**Exercise**
Write out again each line of the material below, unchanged, from the first one to the line that holds "(600, 409) = (679, 222): red".
Segment Start: Dataset content
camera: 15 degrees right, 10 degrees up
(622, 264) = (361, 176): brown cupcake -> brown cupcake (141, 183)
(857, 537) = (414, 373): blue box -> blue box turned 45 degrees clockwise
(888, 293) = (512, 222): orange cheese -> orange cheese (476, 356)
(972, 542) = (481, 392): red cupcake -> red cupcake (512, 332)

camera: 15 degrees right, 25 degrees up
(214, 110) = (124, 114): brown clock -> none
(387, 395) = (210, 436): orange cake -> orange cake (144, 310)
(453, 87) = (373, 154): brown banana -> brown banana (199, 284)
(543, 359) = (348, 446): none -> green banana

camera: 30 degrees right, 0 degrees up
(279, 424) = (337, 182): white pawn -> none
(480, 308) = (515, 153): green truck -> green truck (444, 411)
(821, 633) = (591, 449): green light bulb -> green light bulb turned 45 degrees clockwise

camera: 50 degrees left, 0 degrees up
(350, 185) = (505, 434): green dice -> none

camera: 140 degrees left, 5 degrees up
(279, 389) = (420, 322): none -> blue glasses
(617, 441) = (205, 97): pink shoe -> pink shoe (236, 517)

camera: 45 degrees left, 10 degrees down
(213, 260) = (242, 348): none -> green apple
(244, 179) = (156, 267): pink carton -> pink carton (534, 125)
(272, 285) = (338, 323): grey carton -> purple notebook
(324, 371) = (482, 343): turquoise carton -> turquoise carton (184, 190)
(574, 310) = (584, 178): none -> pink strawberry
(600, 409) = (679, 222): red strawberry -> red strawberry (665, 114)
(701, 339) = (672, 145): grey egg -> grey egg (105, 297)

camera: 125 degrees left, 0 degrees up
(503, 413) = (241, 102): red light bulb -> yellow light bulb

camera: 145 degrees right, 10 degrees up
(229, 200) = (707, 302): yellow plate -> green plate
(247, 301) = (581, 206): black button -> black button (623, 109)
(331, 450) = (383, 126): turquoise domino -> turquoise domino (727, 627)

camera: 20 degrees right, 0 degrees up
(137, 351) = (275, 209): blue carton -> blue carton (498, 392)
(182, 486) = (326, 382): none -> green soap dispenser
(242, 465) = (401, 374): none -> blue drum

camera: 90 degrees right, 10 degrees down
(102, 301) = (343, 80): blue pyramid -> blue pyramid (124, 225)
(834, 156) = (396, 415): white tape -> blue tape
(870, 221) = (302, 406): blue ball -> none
Segment End: Dataset content
**Written response**
camera: 15 degrees right, 10 degrees up
(622, 264) = (361, 176): brown cupcake -> brown cupcake (141, 183)
(857, 537) = (414, 373): blue box -> blue box turned 45 degrees clockwise
(888, 293) = (512, 222): orange cheese -> orange cheese (476, 356)
(972, 542) = (481, 392): red cupcake -> red cupcake (512, 332)

camera: 15 degrees right, 25 degrees up
(214, 110) = (124, 114): brown clock -> none
(387, 395) = (210, 436): orange cake -> orange cake (144, 310)
(453, 87) = (373, 154): brown banana -> brown banana (199, 284)
(543, 359) = (348, 446): none -> green banana

camera: 30 degrees right, 0 degrees up
(279, 424) = (337, 182): white pawn -> none
(480, 308) = (515, 153): green truck -> green truck (444, 411)
(821, 633) = (591, 449): green light bulb -> green light bulb turned 45 degrees clockwise

camera: 50 degrees left, 0 degrees up
(350, 185) = (505, 434): green dice -> none

camera: 140 degrees left, 5 degrees up
(279, 389) = (420, 322): none -> blue glasses
(617, 441) = (205, 97): pink shoe -> pink shoe (236, 517)

camera: 45 degrees left, 10 degrees down
(213, 260) = (242, 348): none -> green apple
(244, 179) = (156, 267): pink carton -> pink carton (534, 125)
(272, 285) = (338, 323): grey carton -> purple notebook
(324, 371) = (482, 343): turquoise carton -> turquoise carton (184, 190)
(574, 310) = (584, 178): none -> pink strawberry
(600, 409) = (679, 222): red strawberry -> red strawberry (665, 114)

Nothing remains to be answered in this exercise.